■ To do ■
Could you copy every entry exactly, dropping the pictures?

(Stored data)

• • • • •

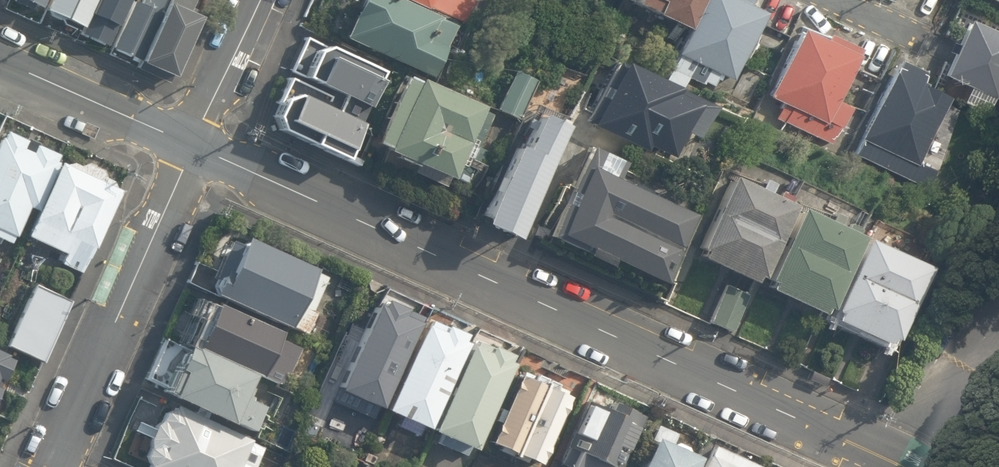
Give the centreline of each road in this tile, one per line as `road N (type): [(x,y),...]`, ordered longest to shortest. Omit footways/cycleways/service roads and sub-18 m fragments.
road 1 (tertiary): [(908,466),(193,145)]
road 2 (residential): [(54,466),(193,145)]
road 3 (tertiary): [(193,145),(0,58)]
road 4 (residential): [(193,145),(260,0)]

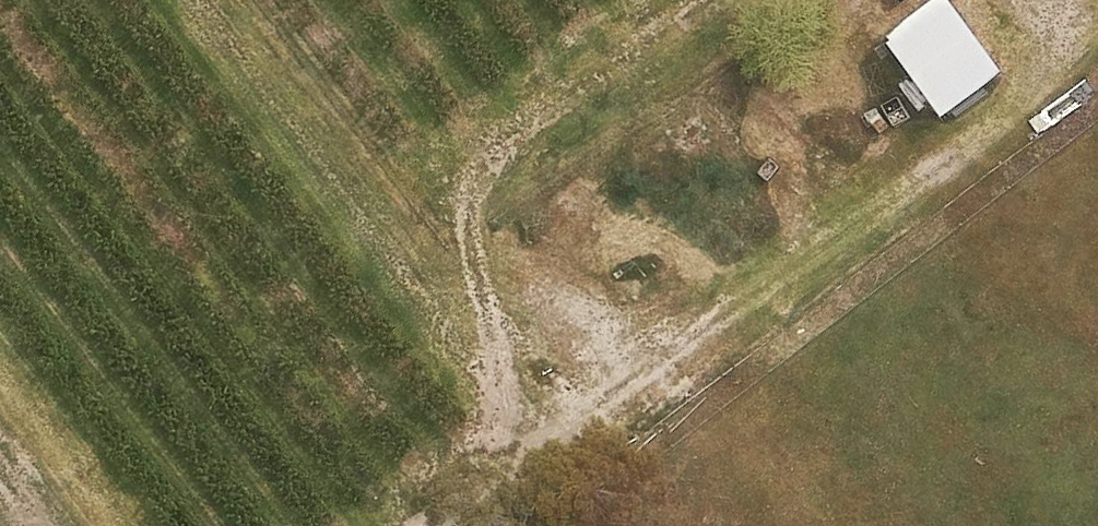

• • • • •

■ Exercise result ■
Give the centreline of each road in this tile, one per line as `road N (type): [(x,y),...]`, ordered longest to shortest. Omit footways/cycleways/service roads and sub-18 m fragments.
road 1 (tertiary): [(908,466),(193,145)]
road 2 (residential): [(54,466),(193,145)]
road 3 (tertiary): [(193,145),(0,58)]
road 4 (residential): [(193,145),(260,0)]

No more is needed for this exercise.